Image sequences with shape edits:
***

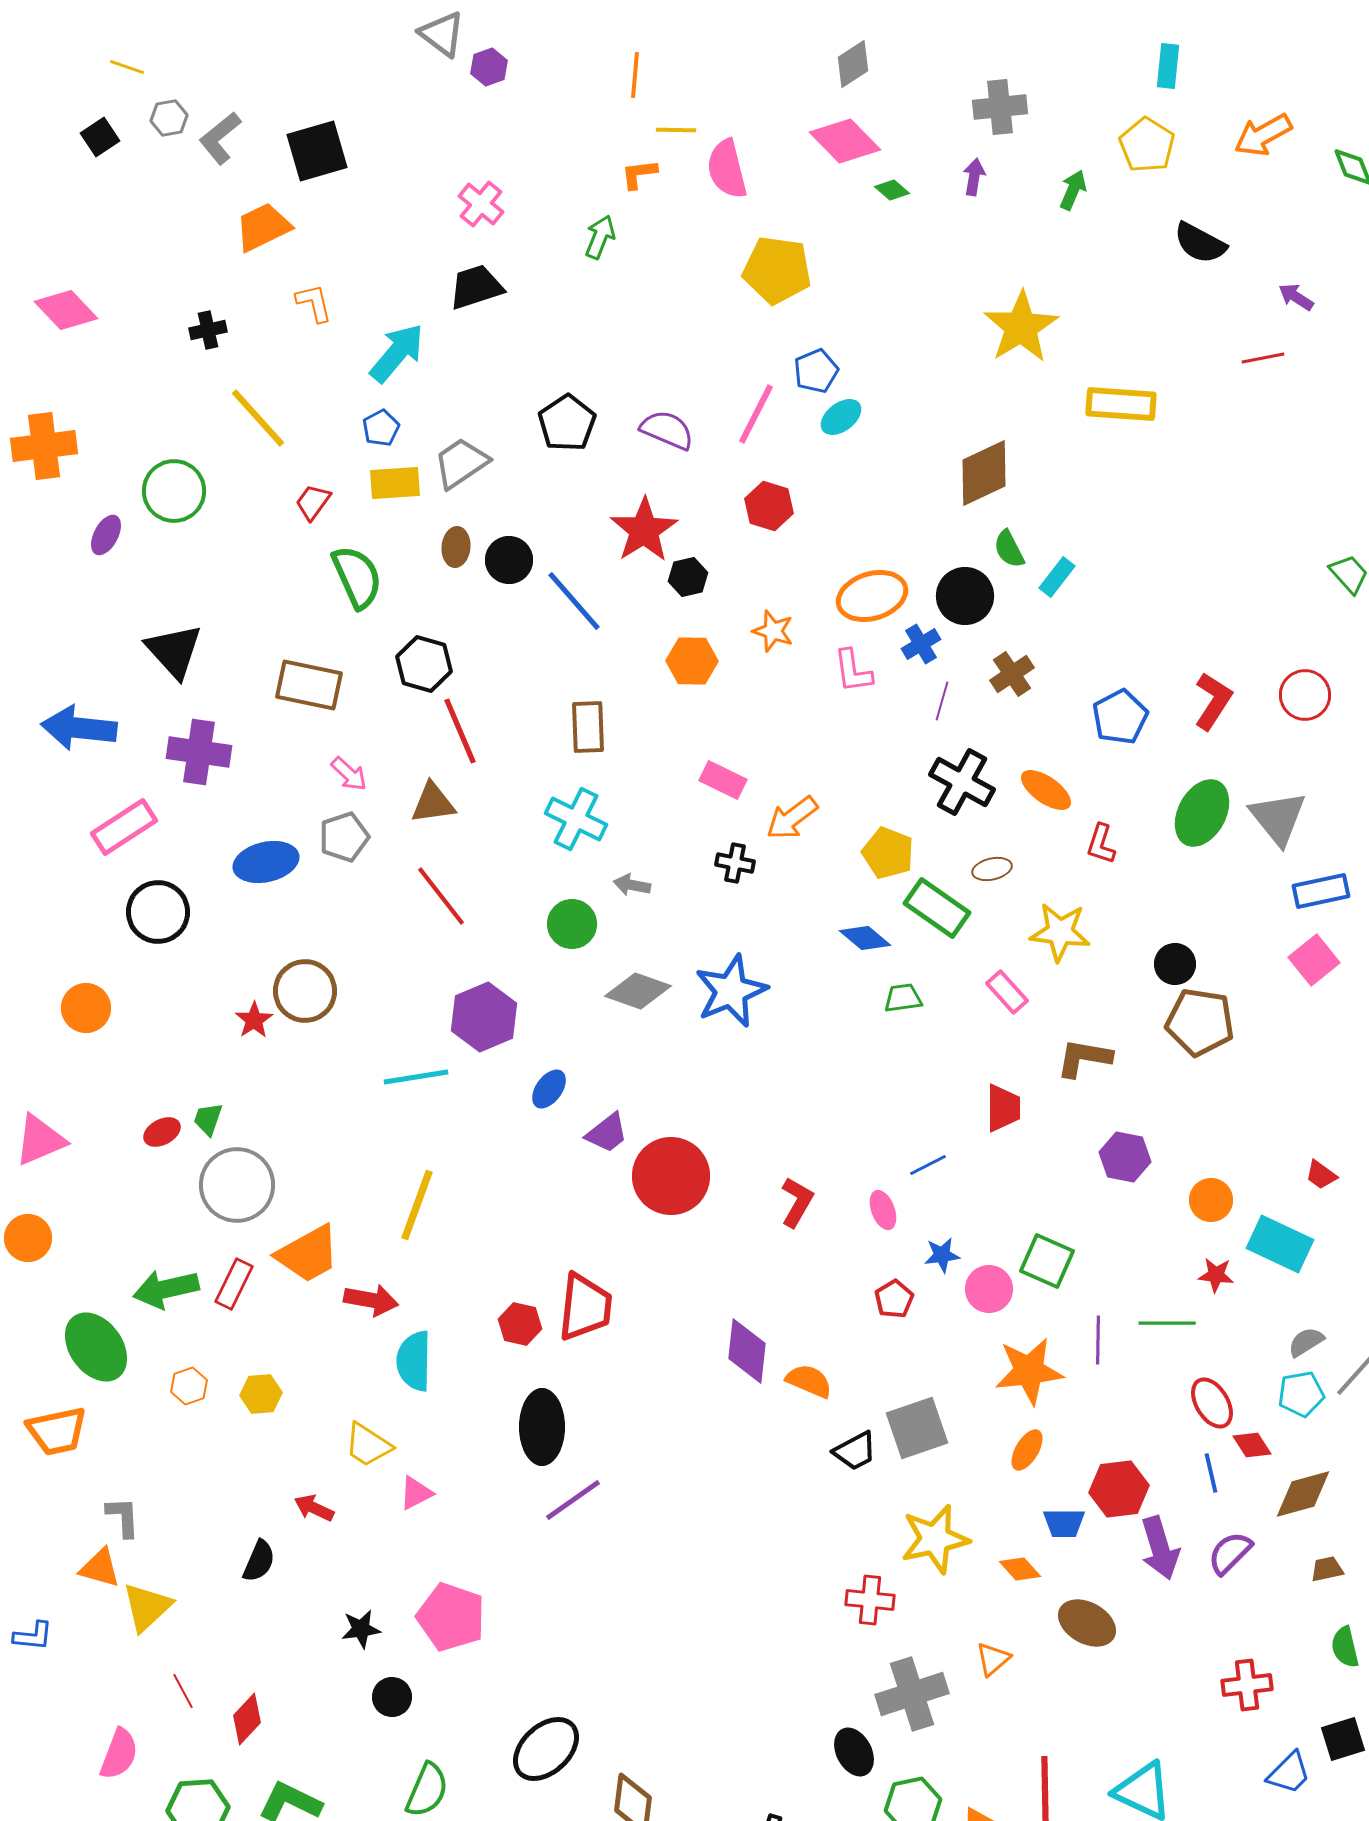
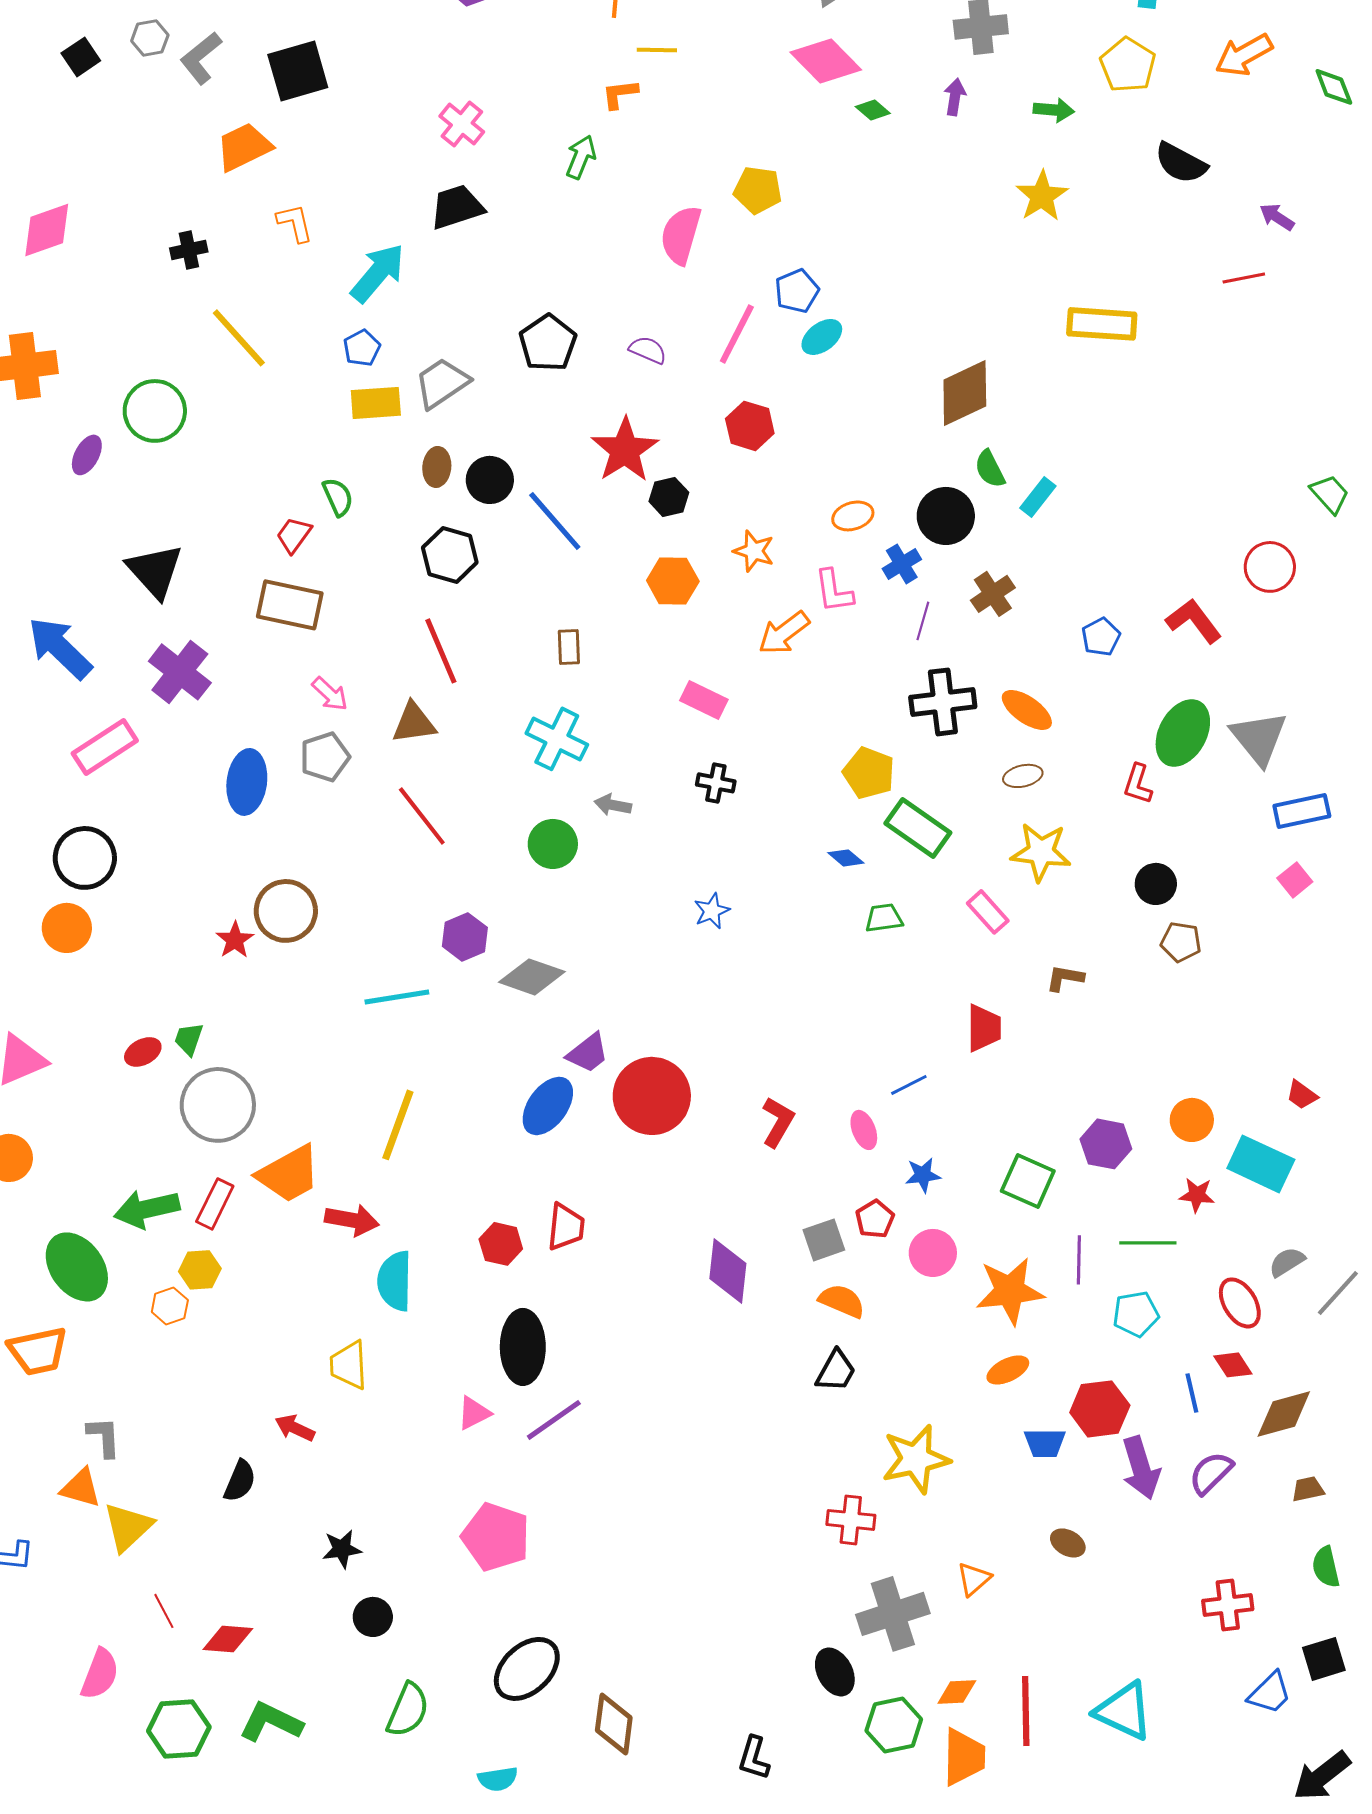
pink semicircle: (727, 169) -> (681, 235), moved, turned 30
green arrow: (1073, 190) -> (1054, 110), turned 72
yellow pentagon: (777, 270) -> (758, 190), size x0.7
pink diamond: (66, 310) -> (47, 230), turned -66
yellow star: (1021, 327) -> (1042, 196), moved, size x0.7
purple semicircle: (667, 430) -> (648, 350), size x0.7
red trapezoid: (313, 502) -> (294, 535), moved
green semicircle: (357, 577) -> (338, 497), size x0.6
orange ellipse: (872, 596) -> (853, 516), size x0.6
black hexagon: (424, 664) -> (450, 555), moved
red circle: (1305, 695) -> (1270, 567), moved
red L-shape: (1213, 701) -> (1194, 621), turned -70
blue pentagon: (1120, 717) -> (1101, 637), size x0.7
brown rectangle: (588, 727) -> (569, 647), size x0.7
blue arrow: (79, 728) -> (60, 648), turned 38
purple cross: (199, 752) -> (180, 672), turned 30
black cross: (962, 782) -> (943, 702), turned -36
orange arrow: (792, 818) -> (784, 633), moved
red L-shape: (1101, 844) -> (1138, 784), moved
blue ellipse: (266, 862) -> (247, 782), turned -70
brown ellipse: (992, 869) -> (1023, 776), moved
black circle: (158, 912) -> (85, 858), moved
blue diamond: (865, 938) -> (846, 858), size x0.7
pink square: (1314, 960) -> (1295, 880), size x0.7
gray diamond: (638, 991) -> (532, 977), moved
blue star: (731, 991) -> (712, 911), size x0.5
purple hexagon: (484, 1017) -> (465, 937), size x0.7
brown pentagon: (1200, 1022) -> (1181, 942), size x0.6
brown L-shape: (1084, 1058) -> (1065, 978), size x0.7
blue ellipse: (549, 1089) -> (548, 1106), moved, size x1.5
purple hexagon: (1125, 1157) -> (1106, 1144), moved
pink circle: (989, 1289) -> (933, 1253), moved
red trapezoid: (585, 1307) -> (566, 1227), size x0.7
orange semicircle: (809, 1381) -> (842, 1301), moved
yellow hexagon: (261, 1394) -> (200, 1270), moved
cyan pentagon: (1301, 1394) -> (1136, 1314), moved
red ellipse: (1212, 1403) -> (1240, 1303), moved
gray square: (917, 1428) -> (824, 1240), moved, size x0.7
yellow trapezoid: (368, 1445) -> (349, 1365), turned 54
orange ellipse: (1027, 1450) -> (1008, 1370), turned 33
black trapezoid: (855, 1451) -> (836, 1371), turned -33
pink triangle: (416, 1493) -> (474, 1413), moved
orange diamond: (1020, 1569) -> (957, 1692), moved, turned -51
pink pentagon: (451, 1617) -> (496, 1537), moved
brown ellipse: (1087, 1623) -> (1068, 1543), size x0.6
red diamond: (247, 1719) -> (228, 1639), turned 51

***

*Work required*
In the copy, keep every line of the data above exactly and drop each picture.

*Result of this task*
pink semicircle: (727, 169) -> (681, 235), moved, turned 30
green arrow: (1073, 190) -> (1054, 110), turned 72
yellow pentagon: (777, 270) -> (758, 190), size x0.7
pink diamond: (66, 310) -> (47, 230), turned -66
yellow star: (1021, 327) -> (1042, 196), moved, size x0.7
purple semicircle: (667, 430) -> (648, 350), size x0.7
red trapezoid: (313, 502) -> (294, 535), moved
green semicircle: (357, 577) -> (338, 497), size x0.6
orange ellipse: (872, 596) -> (853, 516), size x0.6
black hexagon: (424, 664) -> (450, 555), moved
red circle: (1305, 695) -> (1270, 567), moved
red L-shape: (1213, 701) -> (1194, 621), turned -70
blue pentagon: (1120, 717) -> (1101, 637), size x0.7
brown rectangle: (588, 727) -> (569, 647), size x0.7
blue arrow: (79, 728) -> (60, 648), turned 38
purple cross: (199, 752) -> (180, 672), turned 30
black cross: (962, 782) -> (943, 702), turned -36
orange arrow: (792, 818) -> (784, 633), moved
red L-shape: (1101, 844) -> (1138, 784), moved
blue ellipse: (266, 862) -> (247, 782), turned -70
brown ellipse: (992, 869) -> (1023, 776), moved
black circle: (158, 912) -> (85, 858), moved
blue diamond: (865, 938) -> (846, 858), size x0.7
pink square: (1314, 960) -> (1295, 880), size x0.7
gray diamond: (638, 991) -> (532, 977), moved
blue star: (731, 991) -> (712, 911), size x0.5
purple hexagon: (484, 1017) -> (465, 937), size x0.7
brown pentagon: (1200, 1022) -> (1181, 942), size x0.6
brown L-shape: (1084, 1058) -> (1065, 978), size x0.7
blue ellipse: (549, 1089) -> (548, 1106), moved, size x1.5
purple hexagon: (1125, 1157) -> (1106, 1144), moved
pink circle: (989, 1289) -> (933, 1253), moved
red trapezoid: (585, 1307) -> (566, 1227), size x0.7
orange semicircle: (809, 1381) -> (842, 1301), moved
yellow hexagon: (261, 1394) -> (200, 1270), moved
cyan pentagon: (1301, 1394) -> (1136, 1314), moved
red ellipse: (1212, 1403) -> (1240, 1303), moved
gray square: (917, 1428) -> (824, 1240), moved, size x0.7
yellow trapezoid: (368, 1445) -> (349, 1365), turned 54
orange ellipse: (1027, 1450) -> (1008, 1370), turned 33
black trapezoid: (855, 1451) -> (836, 1371), turned -33
pink triangle: (416, 1493) -> (474, 1413), moved
orange diamond: (1020, 1569) -> (957, 1692), moved, turned -51
pink pentagon: (451, 1617) -> (496, 1537), moved
brown ellipse: (1087, 1623) -> (1068, 1543), size x0.6
red diamond: (247, 1719) -> (228, 1639), turned 51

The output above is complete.